Once you have read the records, output them exactly.
== Material for the task
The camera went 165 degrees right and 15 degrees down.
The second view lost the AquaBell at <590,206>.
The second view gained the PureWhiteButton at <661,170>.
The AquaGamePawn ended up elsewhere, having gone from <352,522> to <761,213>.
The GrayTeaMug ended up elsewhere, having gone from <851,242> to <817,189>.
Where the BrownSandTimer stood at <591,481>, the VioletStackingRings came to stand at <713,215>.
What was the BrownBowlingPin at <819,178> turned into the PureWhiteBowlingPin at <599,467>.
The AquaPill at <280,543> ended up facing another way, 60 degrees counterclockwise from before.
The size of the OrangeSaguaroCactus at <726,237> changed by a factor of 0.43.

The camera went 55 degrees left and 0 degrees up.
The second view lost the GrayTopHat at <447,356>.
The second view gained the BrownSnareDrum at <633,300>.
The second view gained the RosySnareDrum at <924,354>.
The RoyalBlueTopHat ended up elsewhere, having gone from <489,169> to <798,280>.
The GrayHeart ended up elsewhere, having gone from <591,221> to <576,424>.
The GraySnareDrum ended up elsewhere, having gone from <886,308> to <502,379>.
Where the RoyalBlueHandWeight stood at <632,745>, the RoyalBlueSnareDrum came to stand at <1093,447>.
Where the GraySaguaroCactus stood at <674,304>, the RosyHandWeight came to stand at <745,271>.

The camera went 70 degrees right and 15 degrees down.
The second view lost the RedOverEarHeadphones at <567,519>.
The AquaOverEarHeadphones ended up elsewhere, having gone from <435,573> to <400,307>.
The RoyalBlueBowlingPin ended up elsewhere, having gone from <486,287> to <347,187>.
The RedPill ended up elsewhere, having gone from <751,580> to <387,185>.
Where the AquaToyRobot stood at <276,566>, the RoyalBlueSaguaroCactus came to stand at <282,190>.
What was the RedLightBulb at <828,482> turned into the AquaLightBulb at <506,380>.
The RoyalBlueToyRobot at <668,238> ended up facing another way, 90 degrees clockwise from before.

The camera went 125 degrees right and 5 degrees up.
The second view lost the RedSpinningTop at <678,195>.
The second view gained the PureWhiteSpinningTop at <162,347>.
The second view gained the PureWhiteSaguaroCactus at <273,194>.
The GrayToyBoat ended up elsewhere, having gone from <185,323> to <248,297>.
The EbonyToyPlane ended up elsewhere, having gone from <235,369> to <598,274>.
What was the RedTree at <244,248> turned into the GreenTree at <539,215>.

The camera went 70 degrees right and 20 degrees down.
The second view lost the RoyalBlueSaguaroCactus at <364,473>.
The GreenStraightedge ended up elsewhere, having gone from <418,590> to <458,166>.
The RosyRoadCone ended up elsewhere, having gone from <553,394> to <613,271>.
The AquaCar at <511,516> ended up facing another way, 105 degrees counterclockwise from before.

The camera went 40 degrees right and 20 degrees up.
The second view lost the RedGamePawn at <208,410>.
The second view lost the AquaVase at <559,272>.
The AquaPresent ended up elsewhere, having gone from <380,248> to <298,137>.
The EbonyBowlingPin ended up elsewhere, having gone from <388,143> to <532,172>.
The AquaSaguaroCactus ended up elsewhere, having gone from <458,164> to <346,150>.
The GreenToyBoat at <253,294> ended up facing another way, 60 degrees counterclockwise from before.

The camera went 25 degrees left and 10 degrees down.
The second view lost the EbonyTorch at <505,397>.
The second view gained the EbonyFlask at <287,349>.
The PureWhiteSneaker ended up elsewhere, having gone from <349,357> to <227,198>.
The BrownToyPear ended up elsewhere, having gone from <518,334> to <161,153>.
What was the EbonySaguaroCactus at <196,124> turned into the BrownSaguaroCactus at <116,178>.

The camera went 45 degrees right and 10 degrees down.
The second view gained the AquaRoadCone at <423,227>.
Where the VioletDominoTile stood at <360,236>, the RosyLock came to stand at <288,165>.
====
Output of the task:
The camera went 165 degrees right and 15 degrees down.
The second view lost the AquaBell at <590,206>.
The second view gained the PureWhiteButton at <661,170>.
The AquaGamePawn ended up elsewhere, having gone from <352,522> to <761,213>.
The GrayTeaMug ended up elsewhere, having gone from <851,242> to <817,189>.
Where the BrownSandTimer stood at <591,481>, the VioletStackingRings came to stand at <713,215>.
What was the BrownBowlingPin at <819,178> turned into the PureWhiteBowlingPin at <599,467>.
The AquaPill at <280,543> ended up facing another way, 60 degrees counterclockwise from before.
The size of the OrangeSaguaroCactus at <726,237> changed by a factor of 0.43.

The camera went 55 degrees left and 0 degrees up.
The second view lost the GrayTopHat at <447,356>.
The second view gained the BrownSnareDrum at <633,300>.
The second view gained the RosySnareDrum at <924,354>.
The RoyalBlueTopHat ended up elsewhere, having gone from <489,169> to <798,280>.
The GrayHeart ended up elsewhere, having gone from <591,221> to <576,424>.
The GraySnareDrum ended up elsewhere, having gone from <886,308> to <502,379>.
Where the RoyalBlueHandWeight stood at <632,745>, the RoyalBlueSnareDrum came to stand at <1093,447>.
Where the GraySaguaroCactus stood at <674,304>, the RosyHandWeight came to stand at <745,271>.

The camera went 70 degrees right and 15 degrees down.
The second view lost the RedOverEarHeadphones at <567,519>.
The AquaOverEarHeadphones ended up elsewhere, having gone from <435,573> to <400,307>.
The RoyalBlueBowlingPin ended up elsewhere, having gone from <486,287> to <347,187>.
The RedPill ended up elsewhere, having gone from <751,580> to <387,185>.
Where the AquaToyRobot stood at <276,566>, the RoyalBlueSaguaroCactus came to stand at <282,190>.
What was the RedLightBulb at <828,482> turned into the AquaLightBulb at <506,380>.
The RoyalBlueToyRobot at <668,238> ended up facing another way, 90 degrees clockwise from before.

The camera went 125 degrees right and 5 degrees up.
The second view lost the RedSpinningTop at <678,195>.
The second view gained the PureWhiteSpinningTop at <162,347>.
The second view gained the PureWhiteSaguaroCactus at <273,194>.
The GrayToyBoat ended up elsewhere, having gone from <185,323> to <248,297>.
The EbonyToyPlane ended up elsewhere, having gone from <235,369> to <598,274>.
What was the RedTree at <244,248> turned into the GreenTree at <539,215>.

The camera went 70 degrees right and 20 degrees down.
The second view lost the RoyalBlueSaguaroCactus at <364,473>.
The GreenStraightedge ended up elsewhere, having gone from <418,590> to <458,166>.
The RosyRoadCone ended up elsewhere, having gone from <553,394> to <613,271>.
The AquaCar at <511,516> ended up facing another way, 105 degrees counterclockwise from before.

The camera went 40 degrees right and 20 degrees up.
The second view lost the RedGamePawn at <208,410>.
The second view lost the AquaVase at <559,272>.
The AquaPresent ended up elsewhere, having gone from <380,248> to <298,137>.
The EbonyBowlingPin ended up elsewhere, having gone from <388,143> to <532,172>.
The AquaSaguaroCactus ended up elsewhere, having gone from <458,164> to <346,150>.
The GreenToyBoat at <253,294> ended up facing another way, 60 degrees counterclockwise from before.

The camera went 25 degrees left and 10 degrees down.
The second view lost the EbonyTorch at <505,397>.
The second view gained the EbonyFlask at <287,349>.
The PureWhiteSneaker ended up elsewhere, having gone from <349,357> to <227,198>.
The BrownToyPear ended up elsewhere, having gone from <518,334> to <161,153>.
What was the EbonySaguaroCactus at <196,124> turned into the BrownSaguaroCactus at <116,178>.

The camera went 45 degrees right and 10 degrees down.
The second view gained the AquaRoadCone at <423,227>.
Where the VioletDominoTile stood at <360,236>, the RosyLock came to stand at <288,165>.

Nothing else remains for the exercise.